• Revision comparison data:
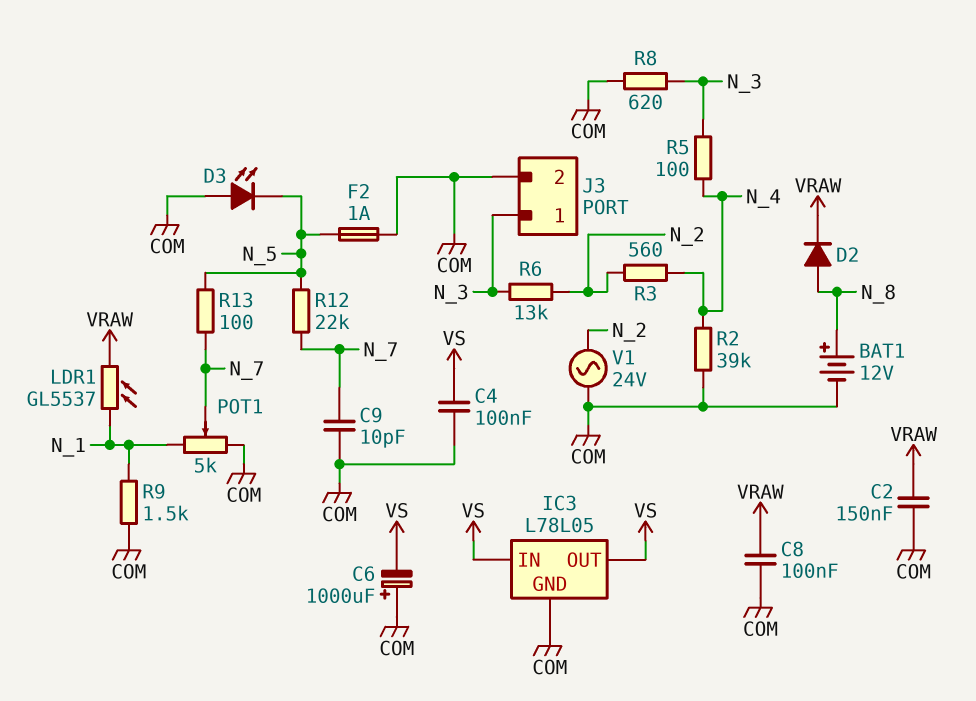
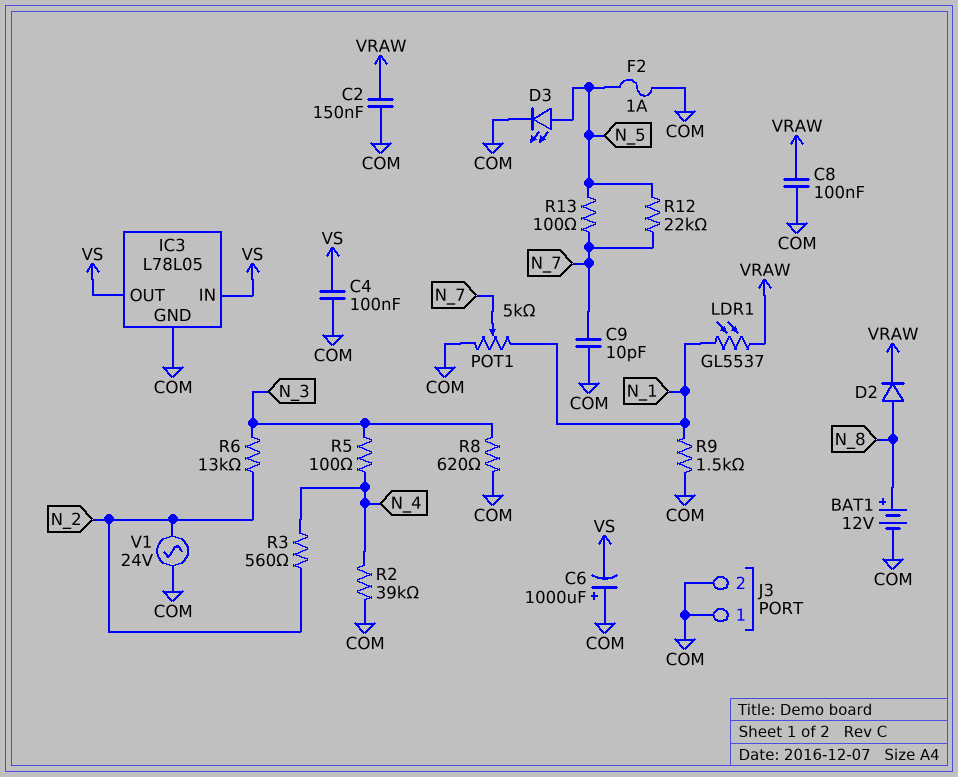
D3: LED (A COM, K N_5) -> LED (A N_5, K COM)
J3 pin 1: N_3 -> COM

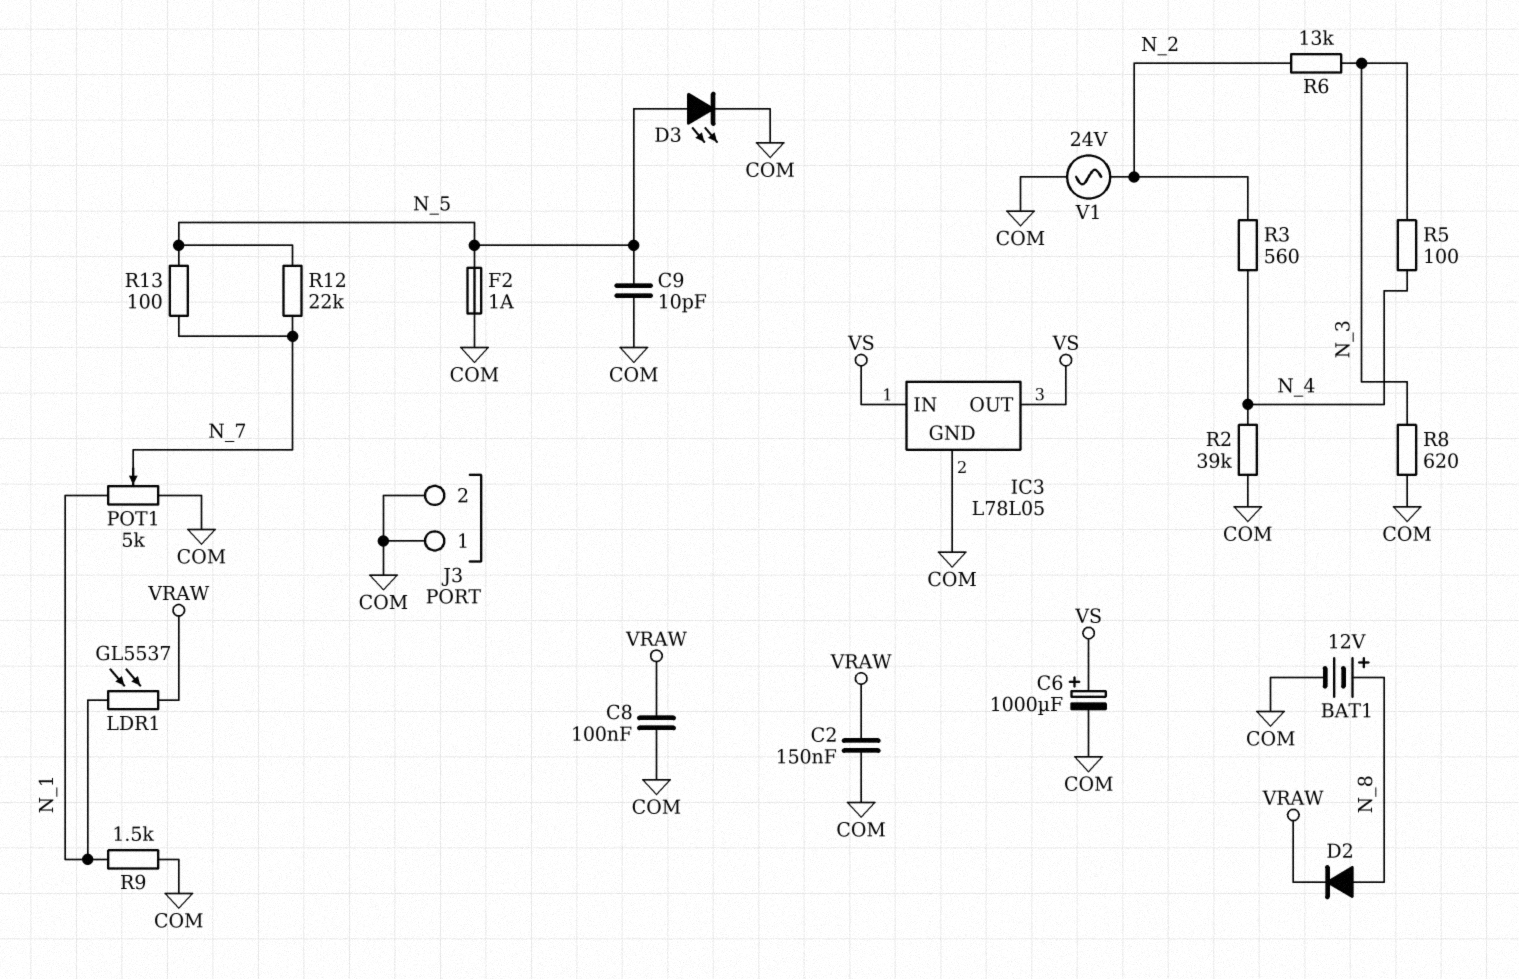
C4: 100nF (COM, VS) -> none
C6: 1000uF (plus COM, minus VS) -> 1000uF (plus VS, minus COM)
C9: 10pF (COM, N_7) -> 10pF (COM, N_5)

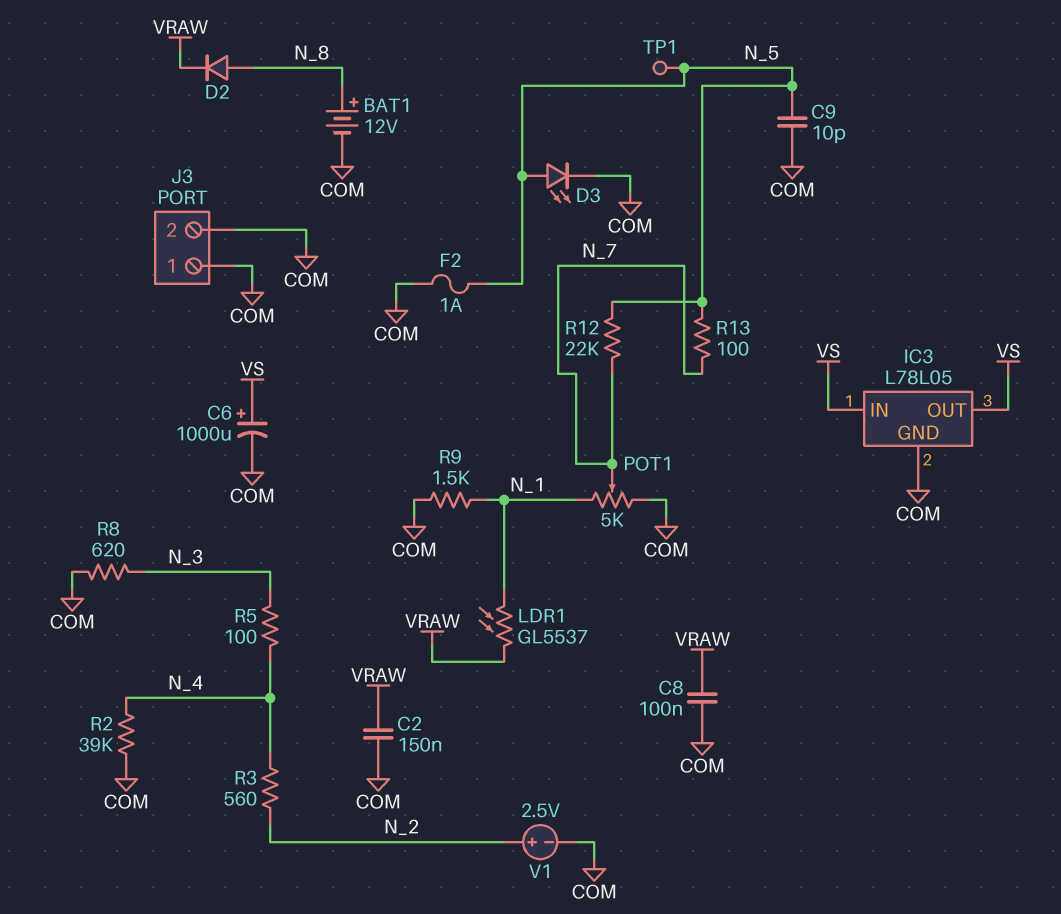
R6: 13k (N_2, N_3) -> none
TP1: none -> test point (N_5)
V1: AC 24V (COM, N_2) -> 2.5V (plus N_2, minus COM)

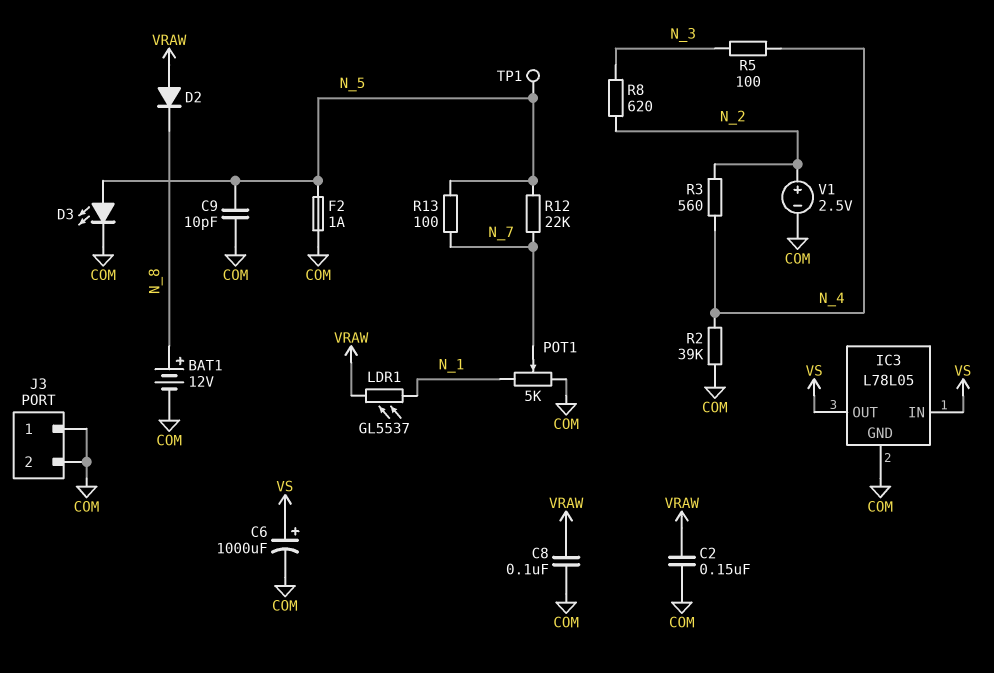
D2: diode (A N_8, K VRAW) -> diode (A VRAW, K N_8)
R8: 620 (COM, N_3) -> 620 (N_2, N_3)
R9: 1.5k (COM, N_1) -> none

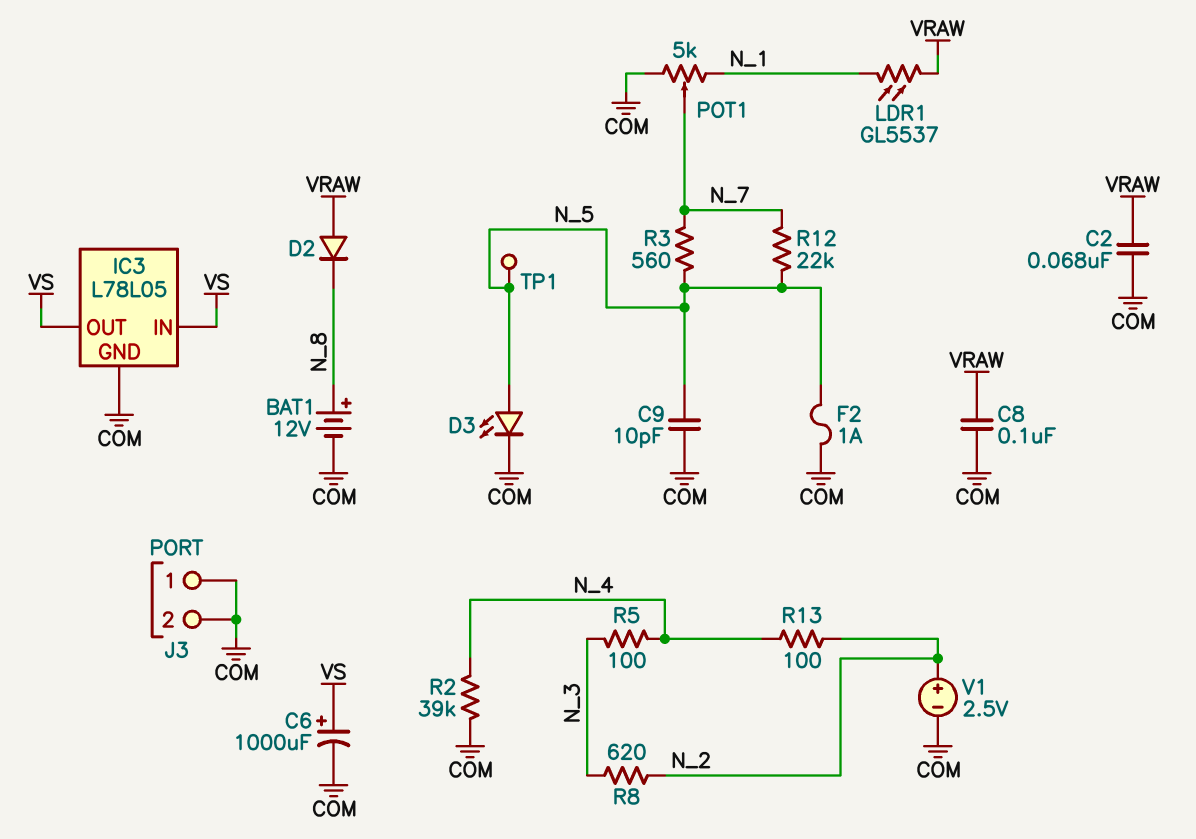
C2: 150nF (COM, VRAW) -> 68nF (COM, VRAW)
R3: 560 (N_2, N_4) -> 560 (N_5, N_7)
R13: 100 (N_5, N_7) -> 100 (N_2, N_4)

• Exercise requirements:
Print each record exactly as it stands, leaving the images out.

• Result:
D3: LED (A COM, K N_5) -> LED (A N_5, K COM)
J3 pin 1: N_3 -> COM

C4: 100nF (COM, VS) -> none
C6: 1000uF (plus COM, minus VS) -> 1000uF (plus VS, minus COM)
C9: 10pF (COM, N_7) -> 10pF (COM, N_5)

R6: 13k (N_2, N_3) -> none
TP1: none -> test point (N_5)
V1: AC 24V (COM, N_2) -> 2.5V (plus N_2, minus COM)

D2: diode (A N_8, K VRAW) -> diode (A VRAW, K N_8)
R8: 620 (COM, N_3) -> 620 (N_2, N_3)
R9: 1.5k (COM, N_1) -> none

C2: 150nF (COM, VRAW) -> 68nF (COM, VRAW)
R3: 560 (N_2, N_4) -> 560 (N_5, N_7)
R13: 100 (N_5, N_7) -> 100 (N_2, N_4)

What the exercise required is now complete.